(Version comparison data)

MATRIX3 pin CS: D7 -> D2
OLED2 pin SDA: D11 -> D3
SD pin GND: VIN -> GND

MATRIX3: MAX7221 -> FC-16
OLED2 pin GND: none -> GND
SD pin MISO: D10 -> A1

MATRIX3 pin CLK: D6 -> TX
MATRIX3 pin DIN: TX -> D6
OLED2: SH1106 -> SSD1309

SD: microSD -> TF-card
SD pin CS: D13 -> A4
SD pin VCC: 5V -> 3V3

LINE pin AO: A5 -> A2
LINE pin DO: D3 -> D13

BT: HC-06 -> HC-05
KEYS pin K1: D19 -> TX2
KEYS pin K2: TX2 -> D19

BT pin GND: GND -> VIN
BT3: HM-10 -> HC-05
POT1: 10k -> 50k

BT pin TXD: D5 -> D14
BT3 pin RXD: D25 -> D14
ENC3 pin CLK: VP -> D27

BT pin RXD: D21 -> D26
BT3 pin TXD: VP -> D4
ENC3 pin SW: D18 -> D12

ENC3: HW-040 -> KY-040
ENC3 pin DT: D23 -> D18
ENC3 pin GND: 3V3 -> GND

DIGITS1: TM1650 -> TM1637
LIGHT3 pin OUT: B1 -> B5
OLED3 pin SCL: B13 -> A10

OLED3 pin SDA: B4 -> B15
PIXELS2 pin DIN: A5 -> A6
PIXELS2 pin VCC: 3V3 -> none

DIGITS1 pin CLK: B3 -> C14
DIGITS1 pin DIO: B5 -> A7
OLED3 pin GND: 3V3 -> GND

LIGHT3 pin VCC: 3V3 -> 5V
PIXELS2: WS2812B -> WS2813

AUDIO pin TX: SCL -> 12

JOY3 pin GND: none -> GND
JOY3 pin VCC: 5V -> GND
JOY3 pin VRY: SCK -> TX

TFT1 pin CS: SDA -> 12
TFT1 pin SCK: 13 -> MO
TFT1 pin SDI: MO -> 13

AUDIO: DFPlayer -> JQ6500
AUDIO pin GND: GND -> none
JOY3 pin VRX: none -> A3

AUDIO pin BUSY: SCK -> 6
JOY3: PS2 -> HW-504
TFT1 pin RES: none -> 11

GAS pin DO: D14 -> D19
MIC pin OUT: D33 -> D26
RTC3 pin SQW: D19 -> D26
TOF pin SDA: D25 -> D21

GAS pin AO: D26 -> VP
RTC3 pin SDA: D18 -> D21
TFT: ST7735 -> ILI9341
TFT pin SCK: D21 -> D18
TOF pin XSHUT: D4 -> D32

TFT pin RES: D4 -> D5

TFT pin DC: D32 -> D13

Problem requirements:
The answer should consist of every record above, copied exactly.

Written response:
MATRIX3 pin CS: D7 -> D2
OLED2 pin SDA: D11 -> D3
SD pin GND: VIN -> GND

MATRIX3: MAX7221 -> FC-16
OLED2 pin GND: none -> GND
SD pin MISO: D10 -> A1

MATRIX3 pin CLK: D6 -> TX
MATRIX3 pin DIN: TX -> D6
OLED2: SH1106 -> SSD1309

SD: microSD -> TF-card
SD pin CS: D13 -> A4
SD pin VCC: 5V -> 3V3

LINE pin AO: A5 -> A2
LINE pin DO: D3 -> D13

BT: HC-06 -> HC-05
KEYS pin K1: D19 -> TX2
KEYS pin K2: TX2 -> D19

BT pin GND: GND -> VIN
BT3: HM-10 -> HC-05
POT1: 10k -> 50k

BT pin TXD: D5 -> D14
BT3 pin RXD: D25 -> D14
ENC3 pin CLK: VP -> D27

BT pin RXD: D21 -> D26
BT3 pin TXD: VP -> D4
ENC3 pin SW: D18 -> D12

ENC3: HW-040 -> KY-040
ENC3 pin DT: D23 -> D18
ENC3 pin GND: 3V3 -> GND

DIGITS1: TM1650 -> TM1637
LIGHT3 pin OUT: B1 -> B5
OLED3 pin SCL: B13 -> A10

OLED3 pin SDA: B4 -> B15
PIXELS2 pin DIN: A5 -> A6
PIXELS2 pin VCC: 3V3 -> none

DIGITS1 pin CLK: B3 -> C14
DIGITS1 pin DIO: B5 -> A7
OLED3 pin GND: 3V3 -> GND

LIGHT3 pin VCC: 3V3 -> 5V
PIXELS2: WS2812B -> WS2813

AUDIO pin TX: SCL -> 12

JOY3 pin GND: none -> GND
JOY3 pin VCC: 5V -> GND
JOY3 pin VRY: SCK -> TX

TFT1 pin CS: SDA -> 12
TFT1 pin SCK: 13 -> MO
TFT1 pin SDI: MO -> 13

AUDIO: DFPlayer -> JQ6500
AUDIO pin GND: GND -> none
JOY3 pin VRX: none -> A3

AUDIO pin BUSY: SCK -> 6
JOY3: PS2 -> HW-504
TFT1 pin RES: none -> 11

GAS pin DO: D14 -> D19
MIC pin OUT: D33 -> D26
RTC3 pin SQW: D19 -> D26
TOF pin SDA: D25 -> D21

GAS pin AO: D26 -> VP
RTC3 pin SDA: D18 -> D21
TFT: ST7735 -> ILI9341
TFT pin SCK: D21 -> D18
TOF pin XSHUT: D4 -> D32

TFT pin RES: D4 -> D5

TFT pin DC: D32 -> D13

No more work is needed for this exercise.